Work required:
When the line containing "red cross: (42, 43) -> (39, 40), turned 32" is found in the data below, copy it and each line after it through the line containing "cyan triangle: (60, 86)", exactly and with no others.
** Task data follows **
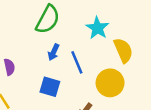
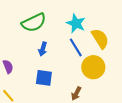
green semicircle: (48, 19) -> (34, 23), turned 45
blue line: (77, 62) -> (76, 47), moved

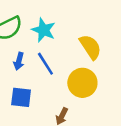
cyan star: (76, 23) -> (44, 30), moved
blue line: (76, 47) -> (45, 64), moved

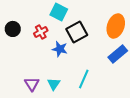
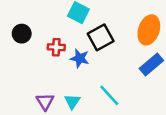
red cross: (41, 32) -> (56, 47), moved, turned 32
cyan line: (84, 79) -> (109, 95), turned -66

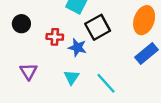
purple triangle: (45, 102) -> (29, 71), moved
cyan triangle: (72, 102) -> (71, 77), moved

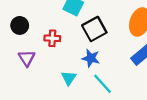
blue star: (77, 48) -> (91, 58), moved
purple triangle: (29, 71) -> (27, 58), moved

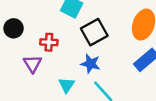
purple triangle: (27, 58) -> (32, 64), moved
** End of Task data **
** Task data follows **
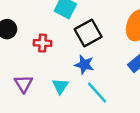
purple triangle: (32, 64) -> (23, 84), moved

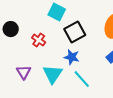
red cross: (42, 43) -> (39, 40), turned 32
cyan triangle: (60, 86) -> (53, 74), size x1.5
** End of Task data **
** Task data follows **
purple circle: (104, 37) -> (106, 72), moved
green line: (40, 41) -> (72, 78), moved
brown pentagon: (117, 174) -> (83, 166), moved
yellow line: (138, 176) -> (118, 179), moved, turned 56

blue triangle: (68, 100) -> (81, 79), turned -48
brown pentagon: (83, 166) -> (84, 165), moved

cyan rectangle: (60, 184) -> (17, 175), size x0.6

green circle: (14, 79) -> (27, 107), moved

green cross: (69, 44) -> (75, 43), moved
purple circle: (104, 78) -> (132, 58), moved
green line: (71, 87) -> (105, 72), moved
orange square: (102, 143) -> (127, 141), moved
** End of Task data **
Result of the task:
red cross: (42, 43) -> (39, 40), turned 32
cyan triangle: (60, 86) -> (53, 74), size x1.5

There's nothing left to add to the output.